To do:
Leaving out every line before the one with "(594, 344) = (594, 272): purple", write out the rest of the records below exactly.

Material provided:
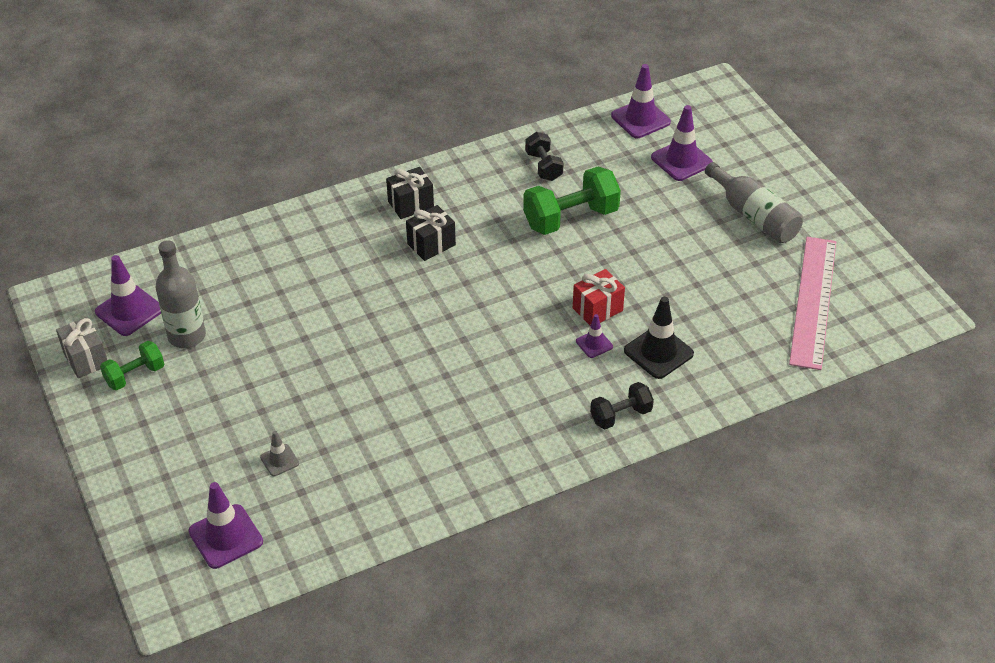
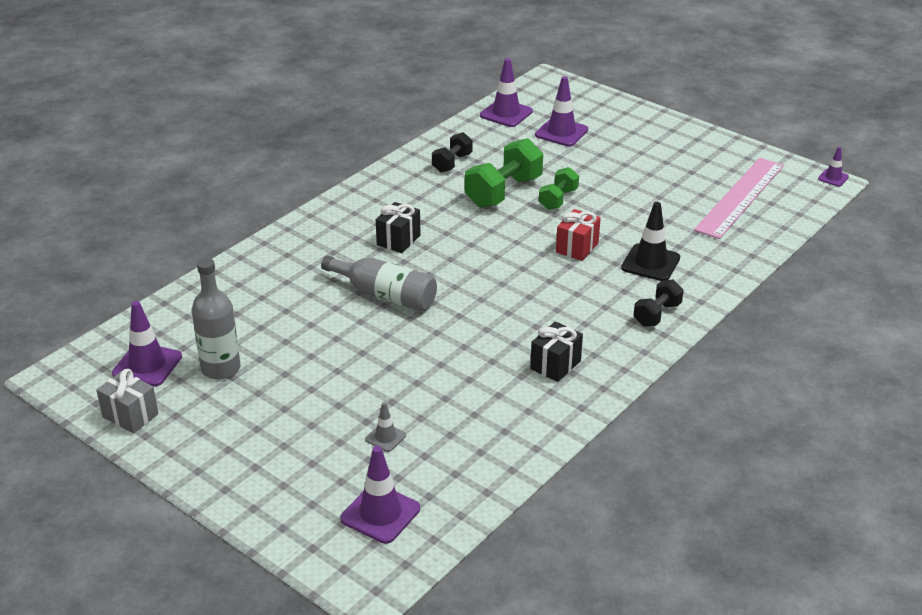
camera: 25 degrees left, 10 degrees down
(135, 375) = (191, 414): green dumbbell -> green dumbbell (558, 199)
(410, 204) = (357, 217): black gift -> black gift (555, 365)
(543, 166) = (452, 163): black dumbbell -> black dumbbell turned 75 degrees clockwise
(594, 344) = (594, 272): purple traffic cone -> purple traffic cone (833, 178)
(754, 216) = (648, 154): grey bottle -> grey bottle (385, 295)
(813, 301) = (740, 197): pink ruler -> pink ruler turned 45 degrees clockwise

Output below:
(594, 344) = (594, 272): purple traffic cone -> purple traffic cone (833, 178)
(754, 216) = (648, 154): grey bottle -> grey bottle (385, 295)
(813, 301) = (740, 197): pink ruler -> pink ruler turned 45 degrees clockwise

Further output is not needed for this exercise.